__Exercise aim__: Could you copy exactly the lines from the one containing "R239: 100 (0V, NET32) -> 390 (0V, NET32)" through the last line of the records below, and nothing else?

*** Supplied data Section Begins ***

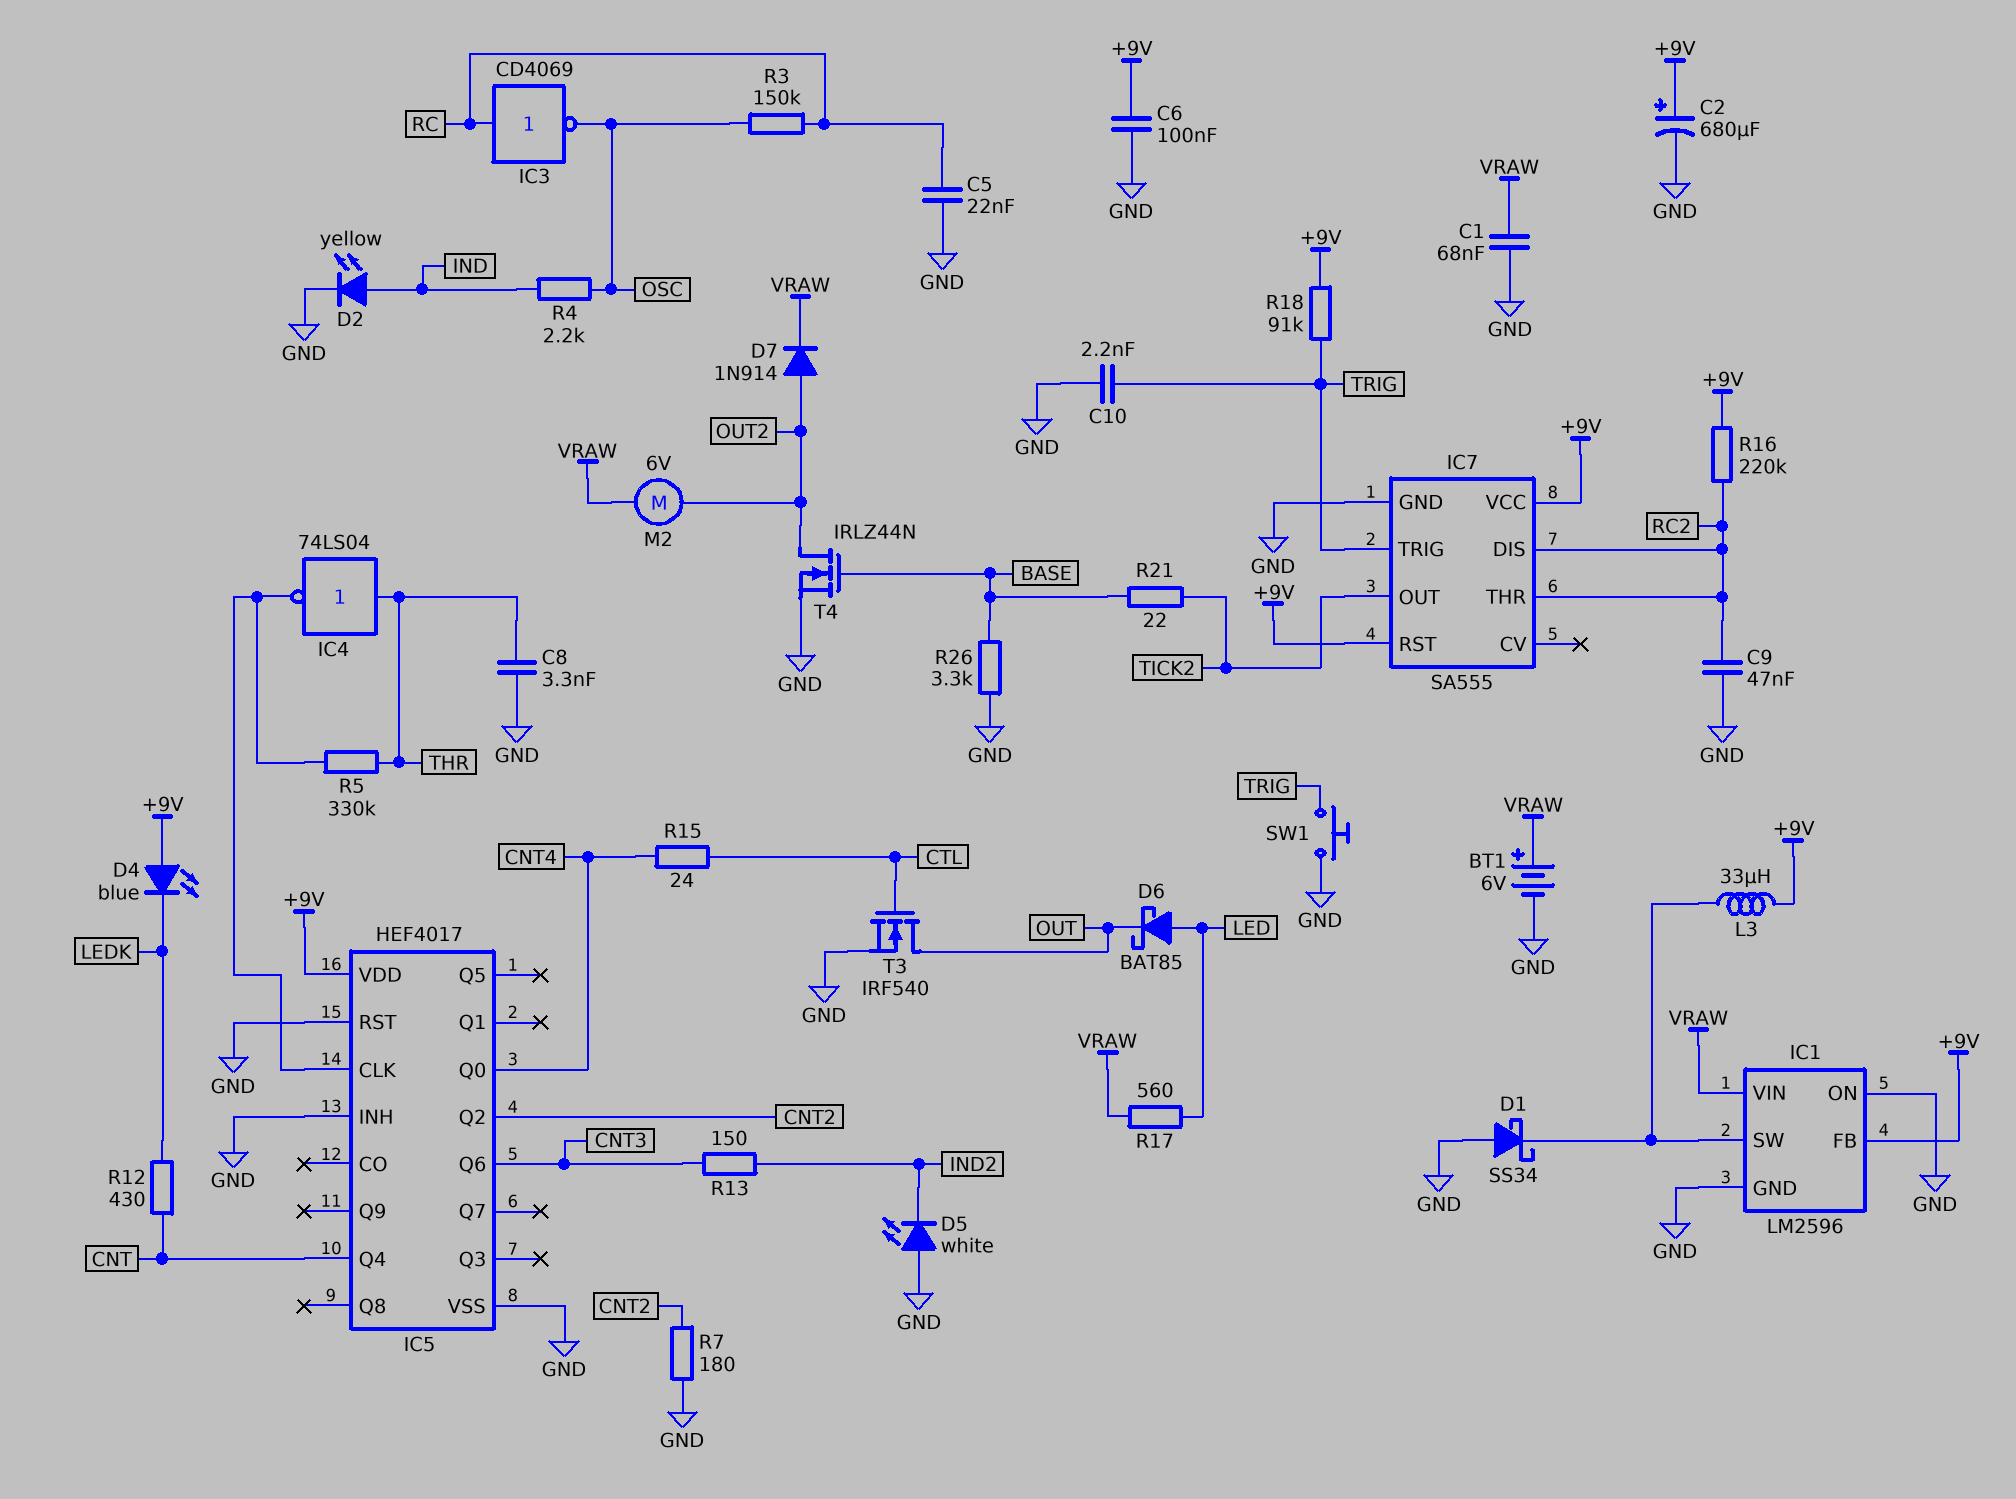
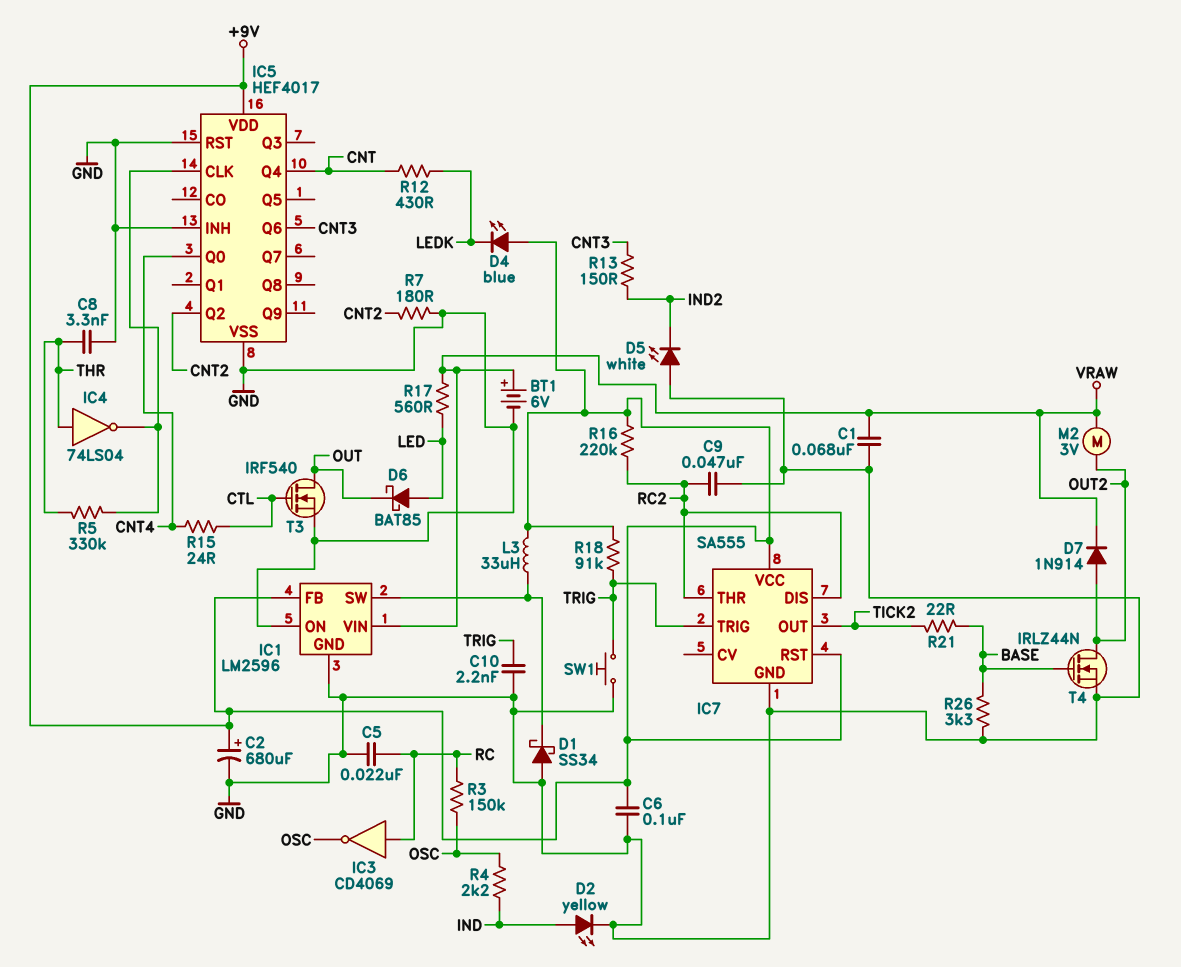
M2: motor 6V (OUT2, VRAW) -> motor 3V (OUT2, VRAW)

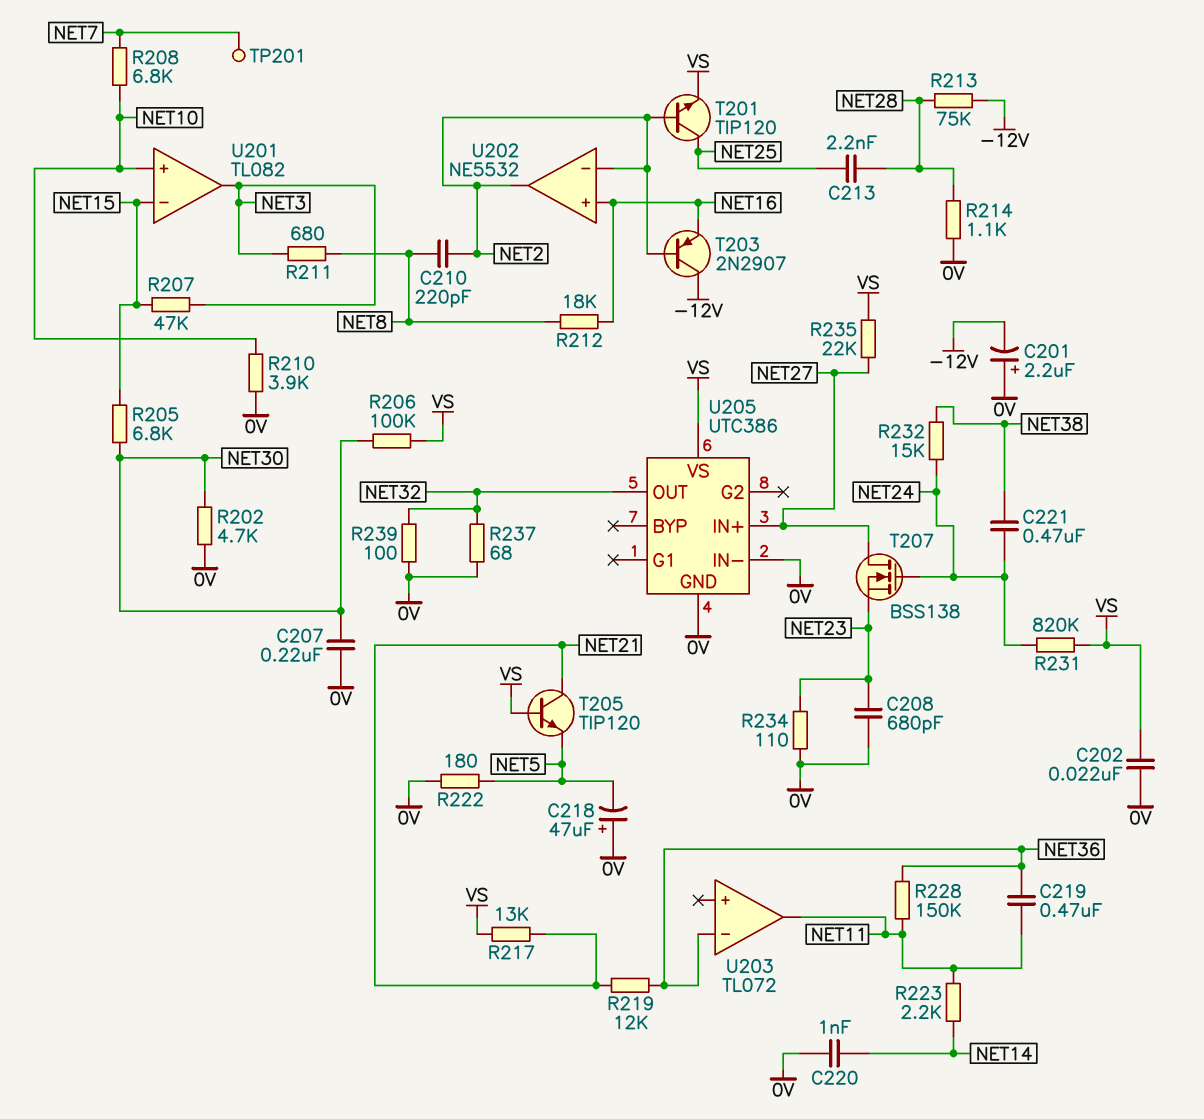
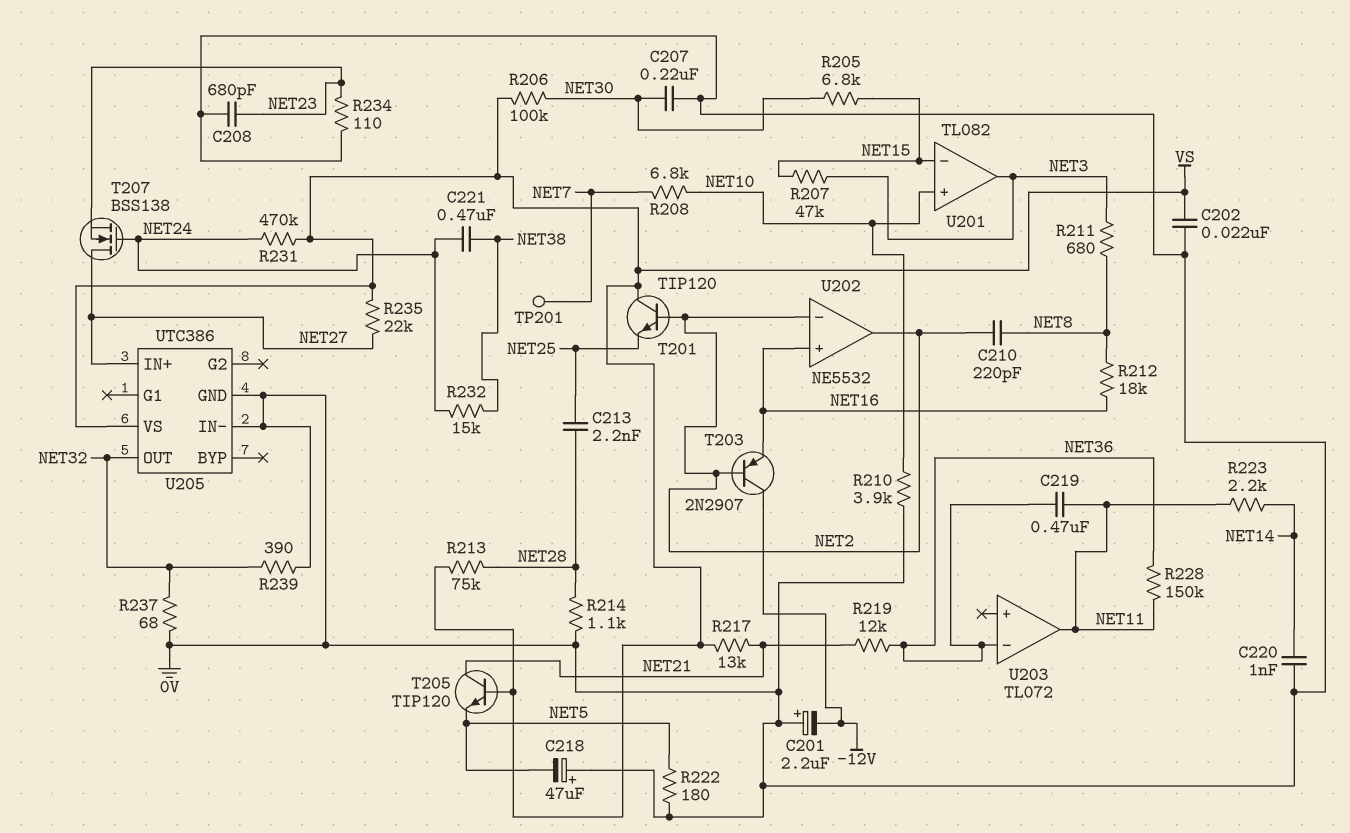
R202: 4.7k (0V, NET30) -> none
R213: 75k (-12V, NET28) -> 75k (NET28, VS)
R231: 820k (NET24, VS) -> 470k (NET24, VS)
R239: 100 (0V, NET32) -> 390 (0V, NET32)
T201: NPN TIP120 (B NET2, C NET25, E VS) -> NPN TIP120 (B NET2, C VS, E NET25)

*** Supplied data Section Ends ***

__Solution for this problem__:
R239: 100 (0V, NET32) -> 390 (0V, NET32)
T201: NPN TIP120 (B NET2, C NET25, E VS) -> NPN TIP120 (B NET2, C VS, E NET25)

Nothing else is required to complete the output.